Return the lines below exactly as they appear, please, starting with the first and ending with the one that contains "orange L-shape: moved 4 px left, 4 px up".

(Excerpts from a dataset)
····················
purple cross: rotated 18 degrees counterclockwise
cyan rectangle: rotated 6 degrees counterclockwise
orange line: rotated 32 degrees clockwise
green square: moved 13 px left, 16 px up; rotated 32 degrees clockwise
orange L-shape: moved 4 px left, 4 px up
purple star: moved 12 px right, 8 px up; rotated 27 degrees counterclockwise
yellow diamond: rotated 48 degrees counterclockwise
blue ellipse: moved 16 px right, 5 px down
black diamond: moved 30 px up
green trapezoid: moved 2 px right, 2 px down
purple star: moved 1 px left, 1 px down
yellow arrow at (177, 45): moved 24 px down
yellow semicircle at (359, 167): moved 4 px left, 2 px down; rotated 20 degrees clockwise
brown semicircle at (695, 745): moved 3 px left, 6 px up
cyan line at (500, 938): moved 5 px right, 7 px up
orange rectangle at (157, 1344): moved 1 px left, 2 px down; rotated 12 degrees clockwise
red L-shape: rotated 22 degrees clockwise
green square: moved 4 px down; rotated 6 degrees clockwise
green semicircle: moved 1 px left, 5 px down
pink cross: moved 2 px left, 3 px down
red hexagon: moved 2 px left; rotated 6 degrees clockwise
····················
Solution for this task =>
purple cross: rotated 18 degrees counterclockwise
cyan rectangle: rotated 6 degrees counterclockwise
orange line: rotated 32 degrees clockwise
green square: moved 13 px left, 16 px up; rotated 32 degrees clockwise
orange L-shape: moved 4 px left, 4 px up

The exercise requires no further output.